— begin RECORD SET —

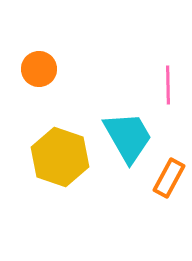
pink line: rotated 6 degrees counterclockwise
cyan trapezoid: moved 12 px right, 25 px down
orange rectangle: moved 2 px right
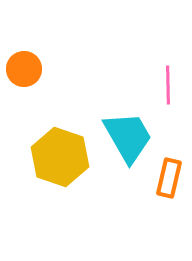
orange circle: moved 15 px left
orange rectangle: rotated 15 degrees counterclockwise
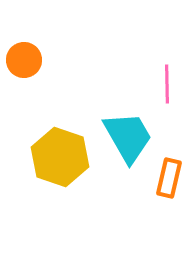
orange circle: moved 9 px up
pink line: moved 1 px left, 1 px up
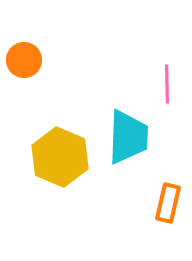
cyan trapezoid: rotated 32 degrees clockwise
yellow hexagon: rotated 4 degrees clockwise
orange rectangle: moved 1 px left, 25 px down
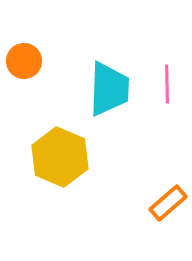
orange circle: moved 1 px down
cyan trapezoid: moved 19 px left, 48 px up
orange rectangle: rotated 36 degrees clockwise
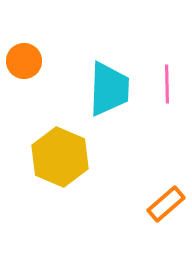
orange rectangle: moved 2 px left, 1 px down
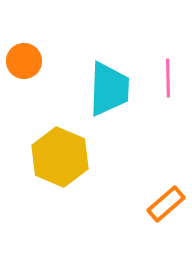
pink line: moved 1 px right, 6 px up
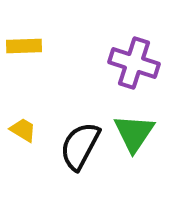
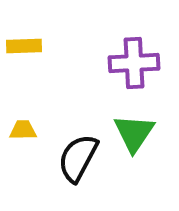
purple cross: rotated 21 degrees counterclockwise
yellow trapezoid: rotated 32 degrees counterclockwise
black semicircle: moved 2 px left, 12 px down
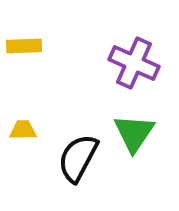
purple cross: rotated 27 degrees clockwise
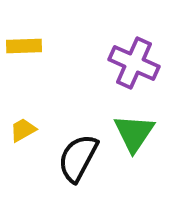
yellow trapezoid: rotated 28 degrees counterclockwise
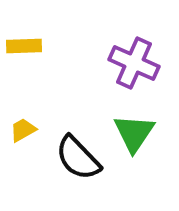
black semicircle: rotated 72 degrees counterclockwise
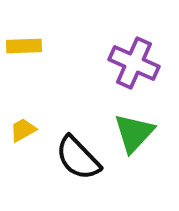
green triangle: rotated 9 degrees clockwise
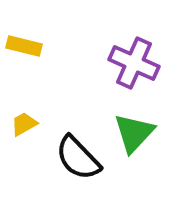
yellow rectangle: rotated 16 degrees clockwise
yellow trapezoid: moved 1 px right, 6 px up
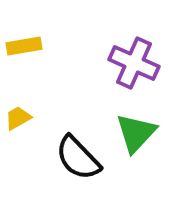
yellow rectangle: rotated 24 degrees counterclockwise
yellow trapezoid: moved 6 px left, 6 px up
green triangle: moved 2 px right
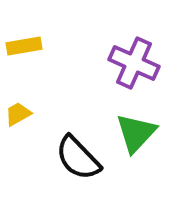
yellow trapezoid: moved 4 px up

— end RECORD SET —

Write out all the records again, swapping each "cyan" for "teal" and leaving every other word unchanged. Leave the picture lines out of your answer.

pink line: rotated 6 degrees counterclockwise
teal trapezoid: moved 12 px right, 25 px down
orange rectangle: moved 2 px right
orange circle: moved 15 px left
orange rectangle: rotated 15 degrees counterclockwise
orange circle: moved 9 px up
pink line: moved 1 px left, 1 px up
teal trapezoid: rotated 32 degrees clockwise
yellow hexagon: rotated 4 degrees clockwise
orange rectangle: moved 1 px left, 25 px down
orange circle: moved 1 px down
teal trapezoid: moved 19 px left, 48 px up
orange rectangle: rotated 36 degrees clockwise
orange rectangle: moved 2 px left, 1 px down
pink line: moved 1 px right, 6 px up
purple cross: rotated 21 degrees counterclockwise
yellow trapezoid: rotated 32 degrees counterclockwise
black semicircle: moved 2 px left, 12 px down
purple cross: rotated 27 degrees clockwise
yellow trapezoid: rotated 28 degrees counterclockwise
black semicircle: rotated 72 degrees counterclockwise
green triangle: rotated 9 degrees clockwise
yellow rectangle: rotated 16 degrees clockwise
yellow trapezoid: moved 1 px right, 6 px up
yellow rectangle: rotated 24 degrees counterclockwise
yellow trapezoid: moved 6 px left, 6 px up
green triangle: moved 2 px right
yellow trapezoid: moved 4 px up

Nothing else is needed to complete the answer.